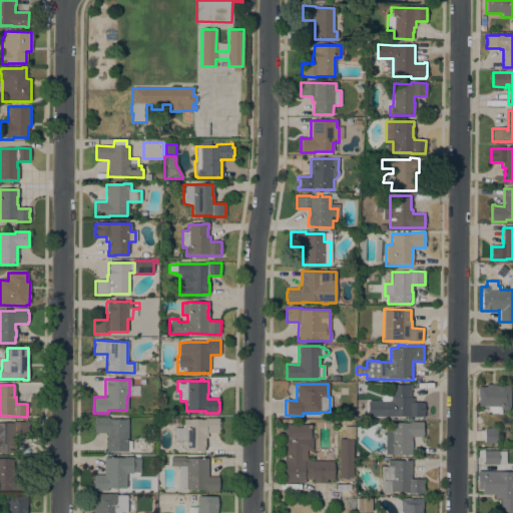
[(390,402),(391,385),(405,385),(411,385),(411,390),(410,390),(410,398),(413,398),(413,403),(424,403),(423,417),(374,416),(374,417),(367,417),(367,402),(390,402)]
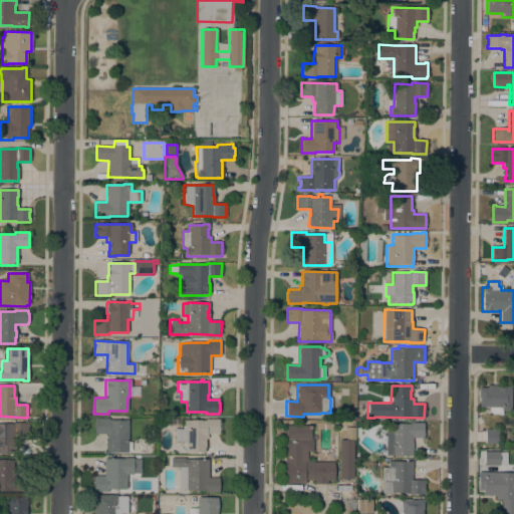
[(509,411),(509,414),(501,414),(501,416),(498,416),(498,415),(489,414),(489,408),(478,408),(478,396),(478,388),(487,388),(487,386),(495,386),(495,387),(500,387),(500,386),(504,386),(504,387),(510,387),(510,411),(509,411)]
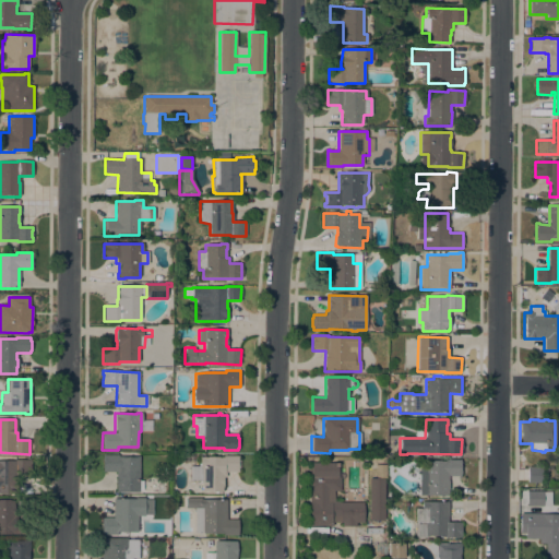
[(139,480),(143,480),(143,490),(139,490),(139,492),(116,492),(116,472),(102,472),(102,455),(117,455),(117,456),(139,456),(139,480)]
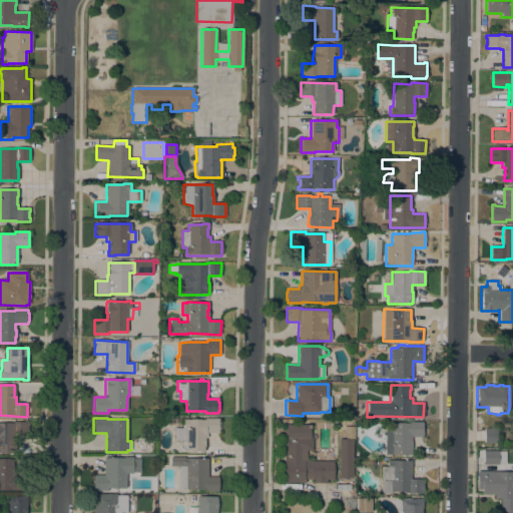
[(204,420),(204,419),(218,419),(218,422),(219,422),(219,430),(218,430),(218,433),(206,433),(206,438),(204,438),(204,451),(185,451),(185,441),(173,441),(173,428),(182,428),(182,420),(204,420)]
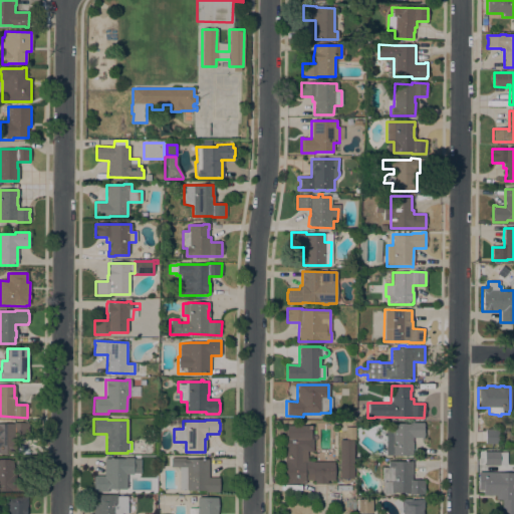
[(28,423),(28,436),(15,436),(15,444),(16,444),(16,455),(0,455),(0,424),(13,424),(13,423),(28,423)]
______
▸ Requirement
Would you retype every record above exactly, leaving out the pictures?

▸ Task solution
[(390,402),(391,385),(405,385),(411,385),(411,390),(410,390),(410,398),(413,398),(413,403),(424,403),(423,417),(374,416),(374,417),(367,417),(367,402),(390,402)]
[(509,411),(509,414),(501,414),(501,416),(498,416),(498,415),(489,414),(489,408),(478,408),(478,396),(478,388),(487,388),(487,386),(495,386),(495,387),(500,387),(500,386),(504,386),(504,387),(510,387),(510,411),(509,411)]
[(139,480),(143,480),(143,490),(139,490),(139,492),(116,492),(116,472),(102,472),(102,455),(117,455),(117,456),(139,456),(139,480)]
[(204,420),(204,419),(218,419),(218,422),(219,422),(219,430),(218,430),(218,433),(206,433),(206,438),(204,438),(204,451),(185,451),(185,441),(173,441),(173,428),(182,428),(182,420),(204,420)]
[(28,423),(28,436),(15,436),(15,444),(16,444),(16,455),(0,455),(0,424),(13,424),(13,423),(28,423)]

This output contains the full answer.